* _MATERIAL FOR THIS EXERCISE_:
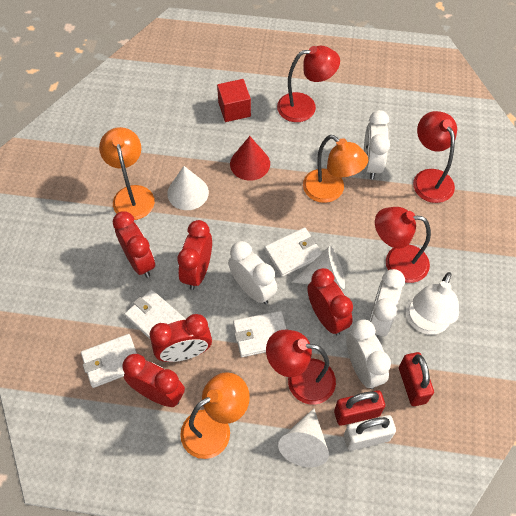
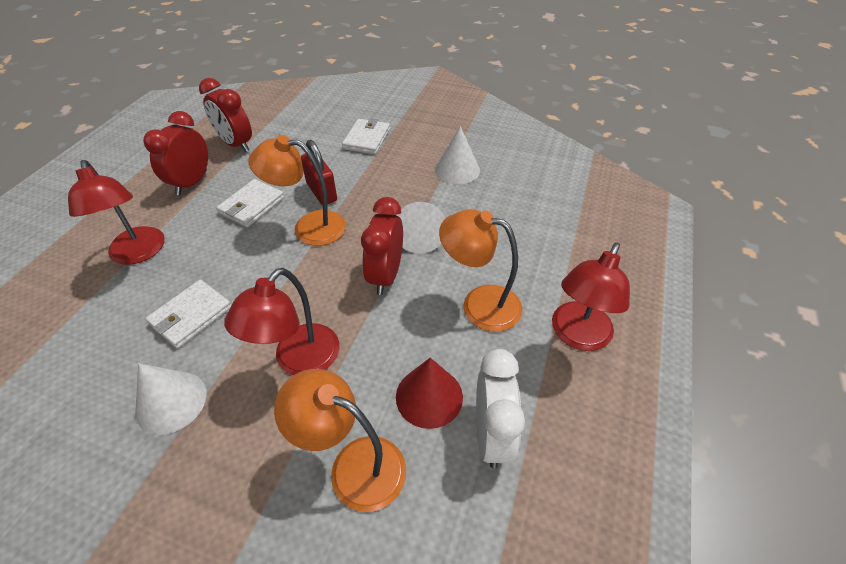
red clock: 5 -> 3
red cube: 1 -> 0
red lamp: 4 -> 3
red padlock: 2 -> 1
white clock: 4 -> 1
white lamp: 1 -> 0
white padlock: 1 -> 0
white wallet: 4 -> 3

* * *

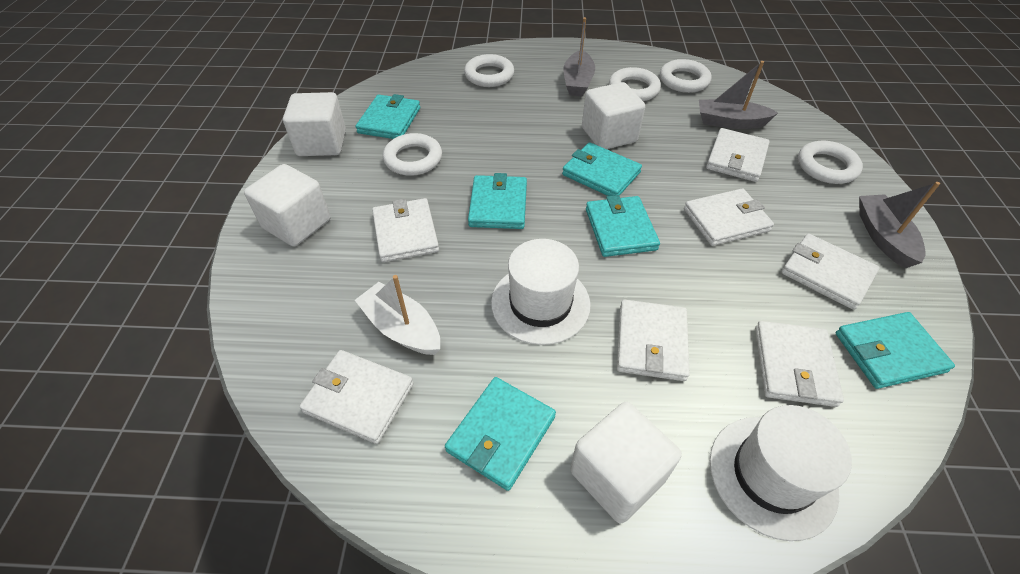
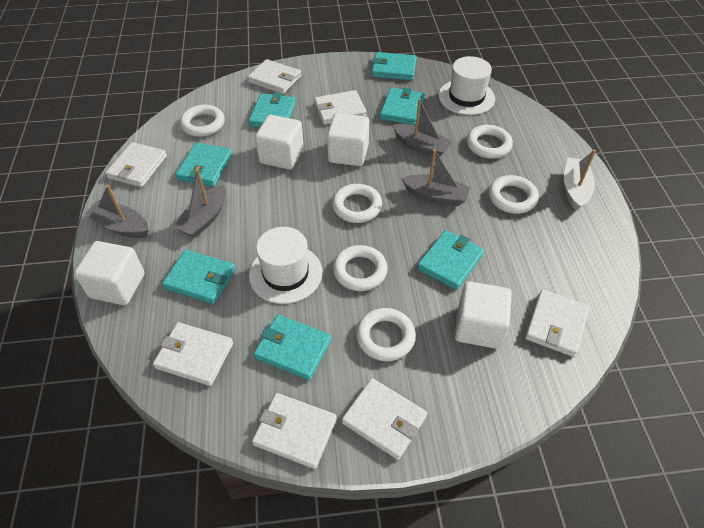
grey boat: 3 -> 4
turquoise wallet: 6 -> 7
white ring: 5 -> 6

* _DESCRIPTION OF THE TASK_: In the listing above, find the line containing "red clock: 5 -> 3" and the line containing "white wallet: 4 -> 3", then repeat those two lines and everything between them exactly.

* _EXERCISE RESULT_:
red clock: 5 -> 3
red cube: 1 -> 0
red lamp: 4 -> 3
red padlock: 2 -> 1
white clock: 4 -> 1
white lamp: 1 -> 0
white padlock: 1 -> 0
white wallet: 4 -> 3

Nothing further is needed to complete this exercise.